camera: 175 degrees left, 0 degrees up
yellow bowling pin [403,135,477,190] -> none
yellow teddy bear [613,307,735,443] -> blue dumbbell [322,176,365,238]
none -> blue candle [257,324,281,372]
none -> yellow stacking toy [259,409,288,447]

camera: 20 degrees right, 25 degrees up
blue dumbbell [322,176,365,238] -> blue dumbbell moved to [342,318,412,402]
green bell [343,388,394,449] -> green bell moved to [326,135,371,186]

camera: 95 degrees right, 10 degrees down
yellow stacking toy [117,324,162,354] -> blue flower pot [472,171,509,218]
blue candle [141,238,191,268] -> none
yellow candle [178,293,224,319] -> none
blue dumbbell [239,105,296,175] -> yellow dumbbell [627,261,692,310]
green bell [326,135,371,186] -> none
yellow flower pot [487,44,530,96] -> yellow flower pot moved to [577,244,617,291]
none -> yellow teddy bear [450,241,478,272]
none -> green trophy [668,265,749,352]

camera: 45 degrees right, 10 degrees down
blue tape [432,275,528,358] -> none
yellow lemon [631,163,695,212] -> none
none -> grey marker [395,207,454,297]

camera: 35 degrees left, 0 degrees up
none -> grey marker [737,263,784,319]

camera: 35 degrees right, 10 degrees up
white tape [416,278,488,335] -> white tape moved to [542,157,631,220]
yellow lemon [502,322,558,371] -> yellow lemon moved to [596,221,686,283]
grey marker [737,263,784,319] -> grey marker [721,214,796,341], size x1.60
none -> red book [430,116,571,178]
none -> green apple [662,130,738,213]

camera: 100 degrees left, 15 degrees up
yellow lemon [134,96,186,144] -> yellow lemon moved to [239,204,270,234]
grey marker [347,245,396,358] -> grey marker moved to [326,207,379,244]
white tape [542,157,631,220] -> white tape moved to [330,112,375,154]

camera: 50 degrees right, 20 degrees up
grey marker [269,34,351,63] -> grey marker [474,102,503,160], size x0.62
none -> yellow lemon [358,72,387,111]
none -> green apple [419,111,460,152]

▬▬▬

[Exercise instructions]:
Extract every record. Keep wording exact.

[Task answer]:
camera: 175 degrees left, 0 degrees up
yellow bowling pin [403,135,477,190] -> none
yellow teddy bear [613,307,735,443] -> blue dumbbell [322,176,365,238]
none -> blue candle [257,324,281,372]
none -> yellow stacking toy [259,409,288,447]

camera: 20 degrees right, 25 degrees up
blue dumbbell [322,176,365,238] -> blue dumbbell moved to [342,318,412,402]
green bell [343,388,394,449] -> green bell moved to [326,135,371,186]

camera: 95 degrees right, 10 degrees down
yellow stacking toy [117,324,162,354] -> blue flower pot [472,171,509,218]
blue candle [141,238,191,268] -> none
yellow candle [178,293,224,319] -> none
blue dumbbell [239,105,296,175] -> yellow dumbbell [627,261,692,310]
green bell [326,135,371,186] -> none
yellow flower pot [487,44,530,96] -> yellow flower pot moved to [577,244,617,291]
none -> yellow teddy bear [450,241,478,272]
none -> green trophy [668,265,749,352]

camera: 45 degrees right, 10 degrees down
blue tape [432,275,528,358] -> none
yellow lemon [631,163,695,212] -> none
none -> grey marker [395,207,454,297]

camera: 35 degrees left, 0 degrees up
none -> grey marker [737,263,784,319]

camera: 35 degrees right, 10 degrees up
white tape [416,278,488,335] -> white tape moved to [542,157,631,220]
yellow lemon [502,322,558,371] -> yellow lemon moved to [596,221,686,283]
grey marker [737,263,784,319] -> grey marker [721,214,796,341], size x1.60
none -> red book [430,116,571,178]
none -> green apple [662,130,738,213]

camera: 100 degrees left, 15 degrees up
yellow lemon [134,96,186,144] -> yellow lemon moved to [239,204,270,234]
grey marker [347,245,396,358] -> grey marker moved to [326,207,379,244]
white tape [542,157,631,220] -> white tape moved to [330,112,375,154]

camera: 50 degrees right, 20 degrees up
grey marker [269,34,351,63] -> grey marker [474,102,503,160], size x0.62
none -> yellow lemon [358,72,387,111]
none -> green apple [419,111,460,152]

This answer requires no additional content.